◆ Activity: When the line with "What objects are" is found, repeat it and all lines that follow it exactly, stopping at the end of the listing.
### Data for analysis
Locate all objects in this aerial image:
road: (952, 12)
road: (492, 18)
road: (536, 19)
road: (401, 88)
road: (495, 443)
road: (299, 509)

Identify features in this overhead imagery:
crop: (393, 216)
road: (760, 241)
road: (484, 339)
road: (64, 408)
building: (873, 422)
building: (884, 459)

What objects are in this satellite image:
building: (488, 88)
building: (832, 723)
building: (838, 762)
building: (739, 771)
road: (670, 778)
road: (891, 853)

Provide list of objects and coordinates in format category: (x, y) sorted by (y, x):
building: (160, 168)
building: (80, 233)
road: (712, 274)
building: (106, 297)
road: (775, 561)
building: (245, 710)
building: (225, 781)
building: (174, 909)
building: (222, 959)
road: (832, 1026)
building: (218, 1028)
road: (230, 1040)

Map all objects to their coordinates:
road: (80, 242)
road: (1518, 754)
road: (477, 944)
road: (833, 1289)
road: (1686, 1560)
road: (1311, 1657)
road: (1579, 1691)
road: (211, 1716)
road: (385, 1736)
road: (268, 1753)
######
◆ Answer below:
What objects are in this satellite image:
building: (488, 88)
building: (832, 723)
building: (838, 762)
building: (739, 771)
road: (670, 778)
road: (891, 853)

Provide list of objects and coordinates in format category: (x, y) sorted by (y, x):
building: (160, 168)
building: (80, 233)
road: (712, 274)
building: (106, 297)
road: (775, 561)
building: (245, 710)
building: (225, 781)
building: (174, 909)
building: (222, 959)
road: (832, 1026)
building: (218, 1028)
road: (230, 1040)

Map all objects to their coordinates:
road: (80, 242)
road: (1518, 754)
road: (477, 944)
road: (833, 1289)
road: (1686, 1560)
road: (1311, 1657)
road: (1579, 1691)
road: (211, 1716)
road: (385, 1736)
road: (268, 1753)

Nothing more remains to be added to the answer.